** Data to examine follows **

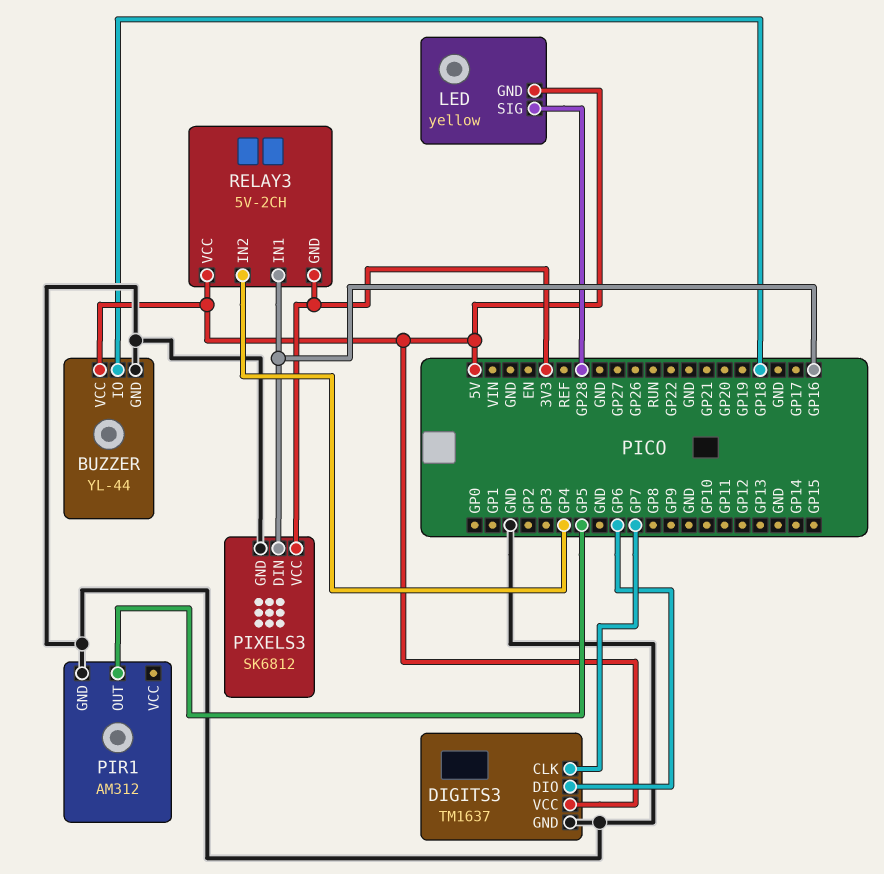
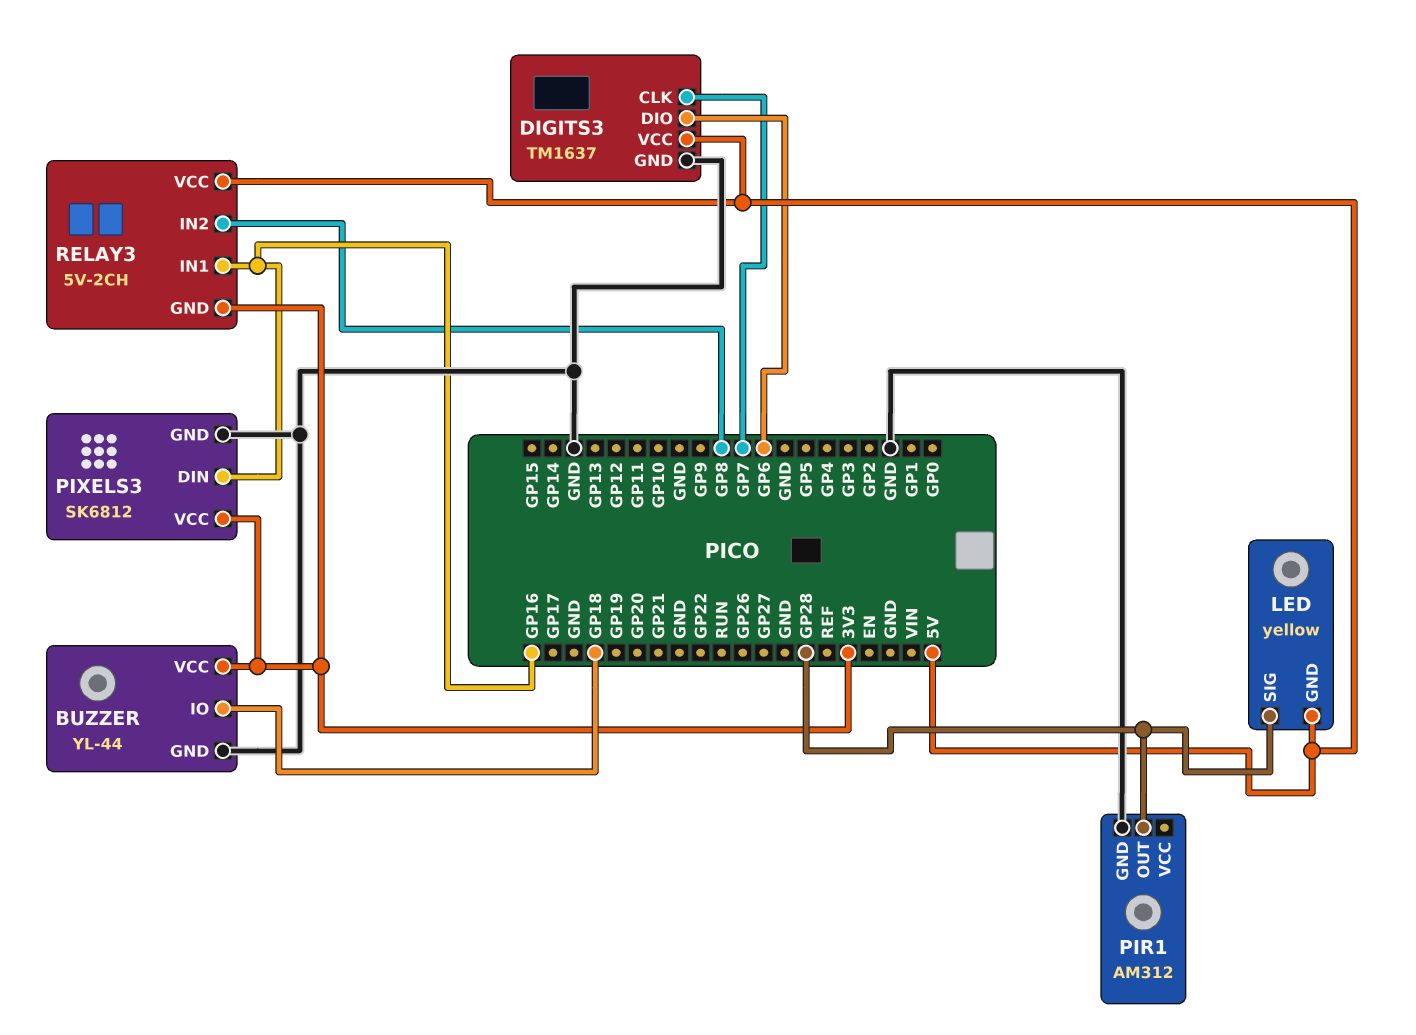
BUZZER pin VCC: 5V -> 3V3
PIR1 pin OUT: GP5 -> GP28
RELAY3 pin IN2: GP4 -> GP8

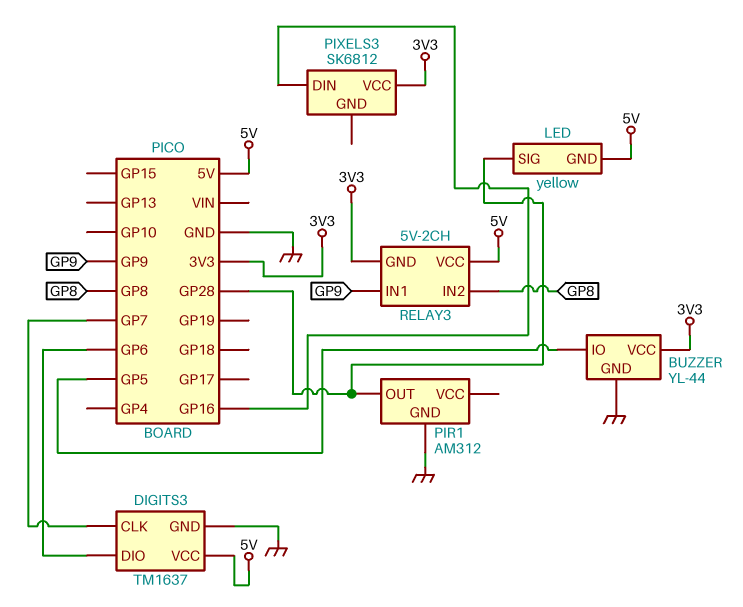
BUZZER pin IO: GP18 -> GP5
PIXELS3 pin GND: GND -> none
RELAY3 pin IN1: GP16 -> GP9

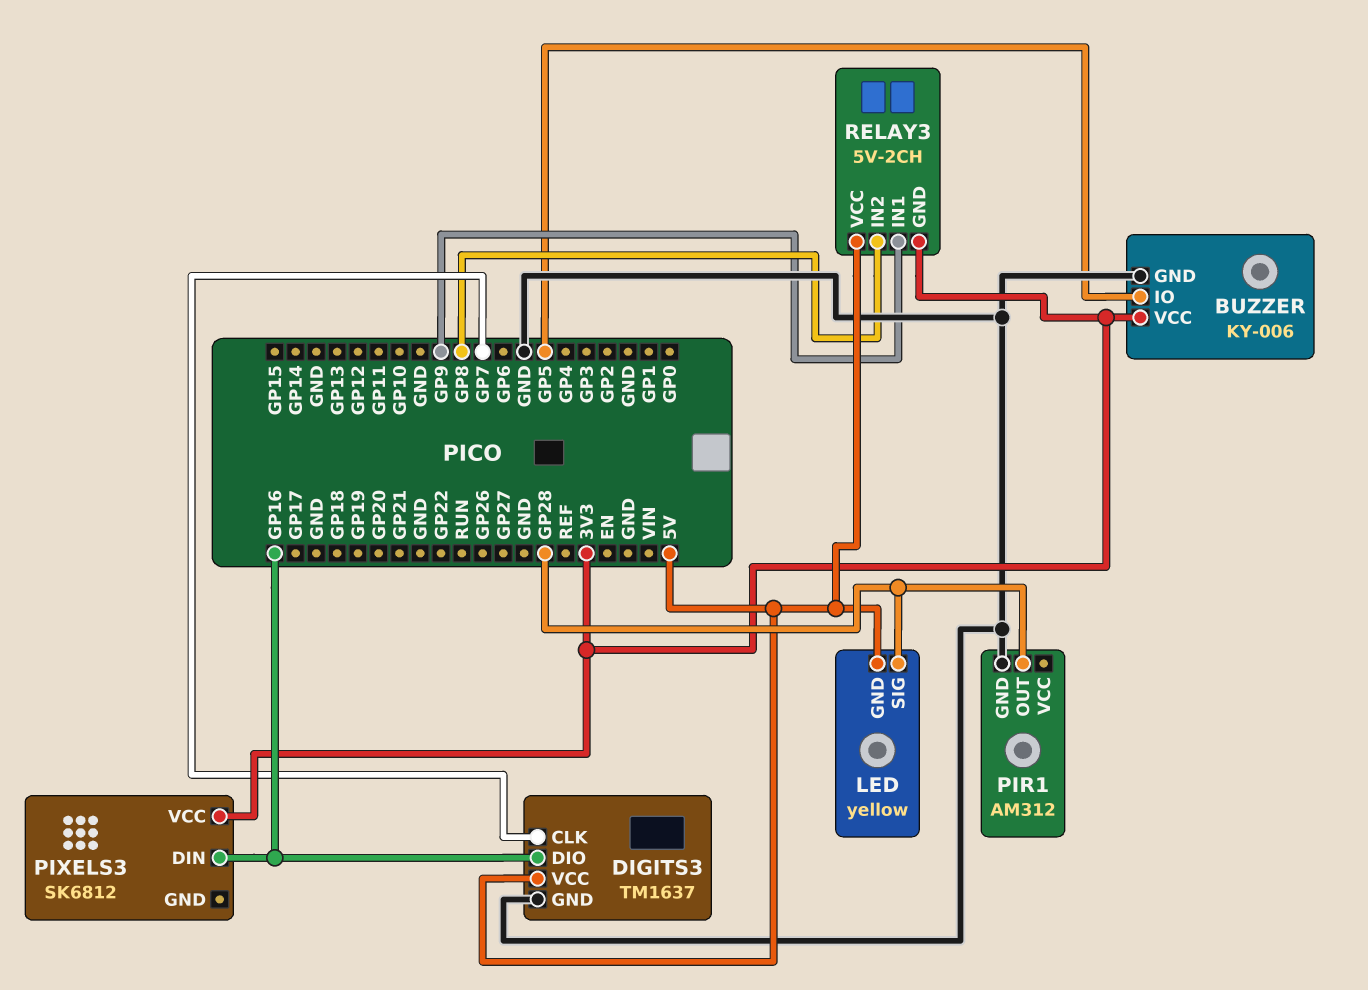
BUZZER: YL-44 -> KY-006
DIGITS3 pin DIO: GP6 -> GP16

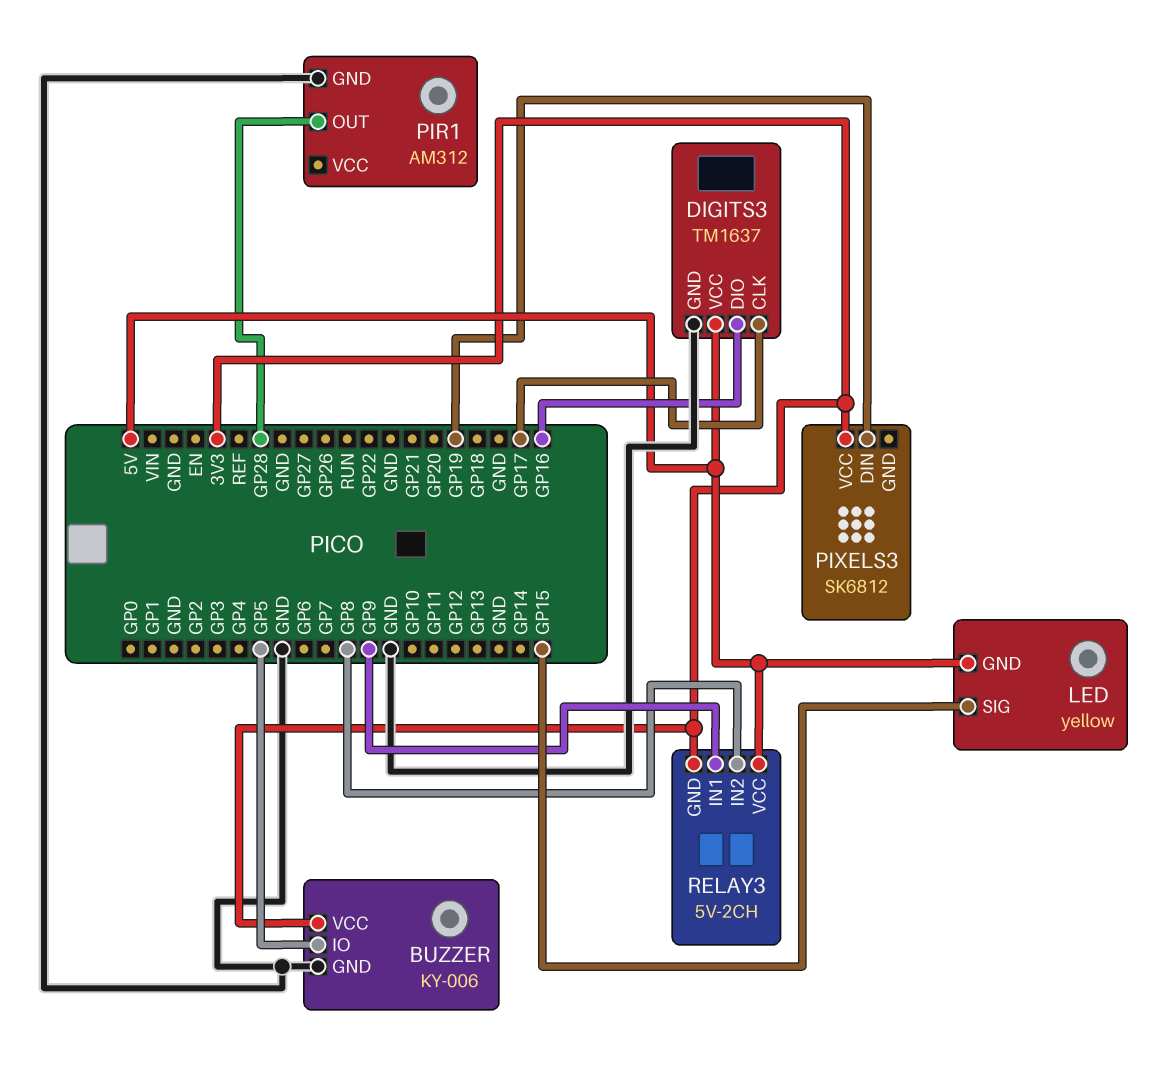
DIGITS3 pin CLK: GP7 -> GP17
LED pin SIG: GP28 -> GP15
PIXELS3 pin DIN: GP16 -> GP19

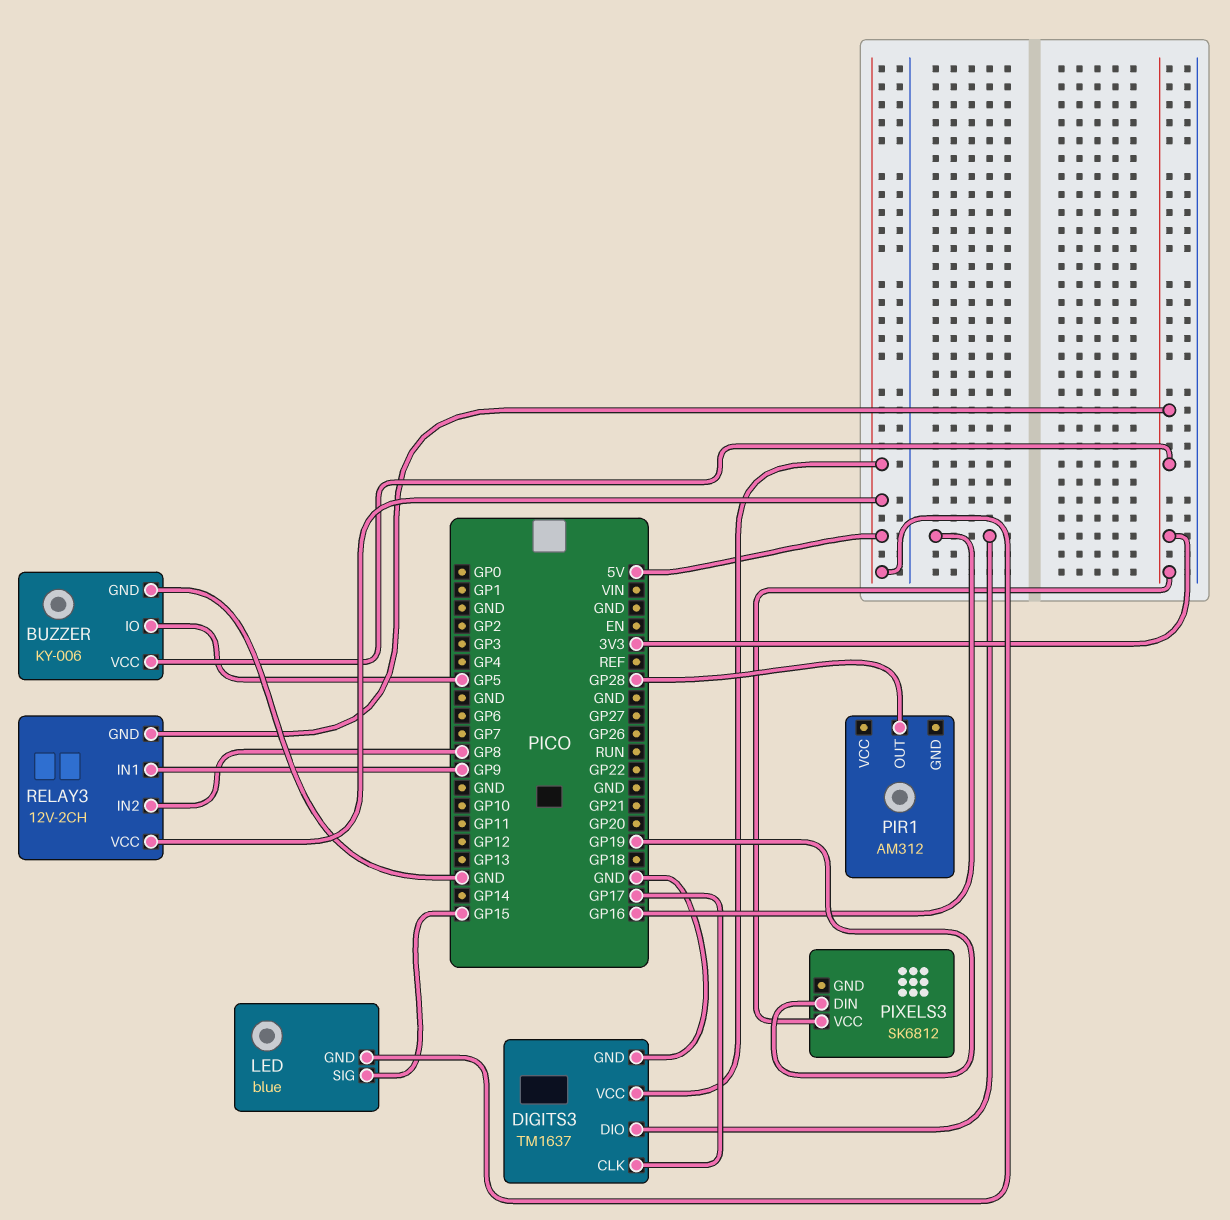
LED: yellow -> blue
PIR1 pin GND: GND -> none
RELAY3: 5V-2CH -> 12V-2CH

** End of Data to examine **
** Data to examine follows **

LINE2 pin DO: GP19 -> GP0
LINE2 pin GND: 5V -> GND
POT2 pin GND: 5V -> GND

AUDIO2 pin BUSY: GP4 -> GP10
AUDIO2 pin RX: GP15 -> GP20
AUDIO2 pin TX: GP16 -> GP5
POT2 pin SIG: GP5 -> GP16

** End of Data to examine **

Assigned task: Both the line above containing "BUZZER: YL-44 -> KY-006" and the line containing "RELAY3: 5V-2CH -> 12V-2CH" belong in the copy, along with every line between them; print these exactly and omit the pictures.

Completed exercise:
BUZZER: YL-44 -> KY-006
DIGITS3 pin DIO: GP6 -> GP16

DIGITS3 pin CLK: GP7 -> GP17
LED pin SIG: GP28 -> GP15
PIXELS3 pin DIN: GP16 -> GP19

LED: yellow -> blue
PIR1 pin GND: GND -> none
RELAY3: 5V-2CH -> 12V-2CH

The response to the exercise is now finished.